TASK INPUT START
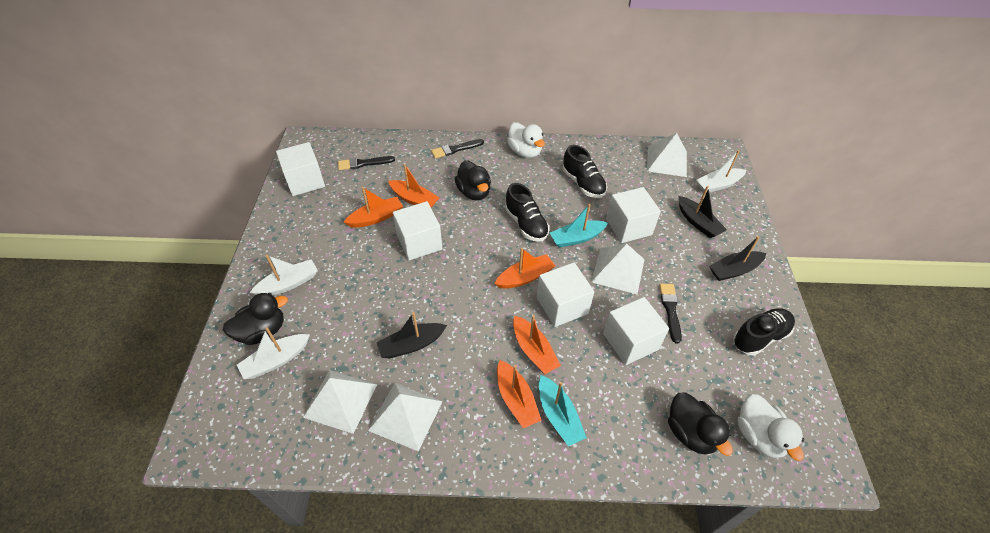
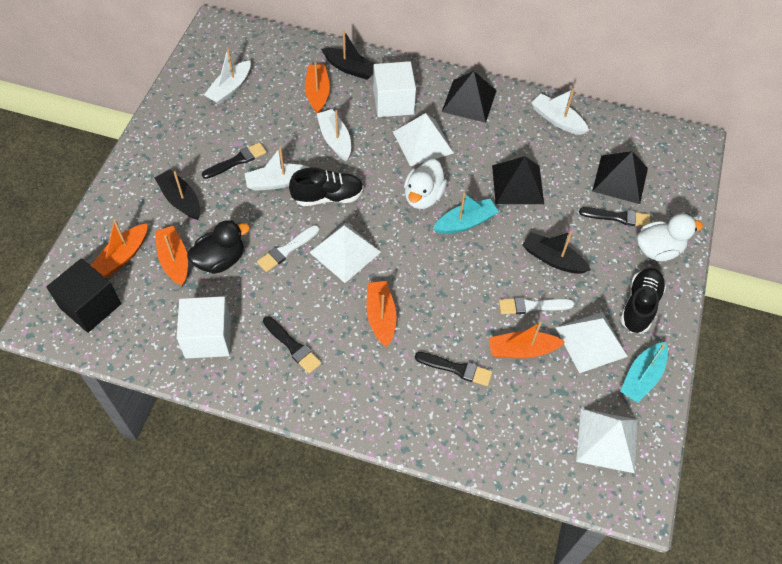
black brush: 3 -> 4
black cube: 0 -> 1
black duck: 3 -> 1
black pyramid: 0 -> 3
black shoe: 3 -> 2
white boat: 3 -> 4
white brush: 0 -> 2
white cube: 5 -> 2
TASK INPUT END
Copy out exactly the lines that run from the one holding "black pyramid: 0 -> 3" through the end of the data above.

# [RESPONSE AREA]
black pyramid: 0 -> 3
black shoe: 3 -> 2
white boat: 3 -> 4
white brush: 0 -> 2
white cube: 5 -> 2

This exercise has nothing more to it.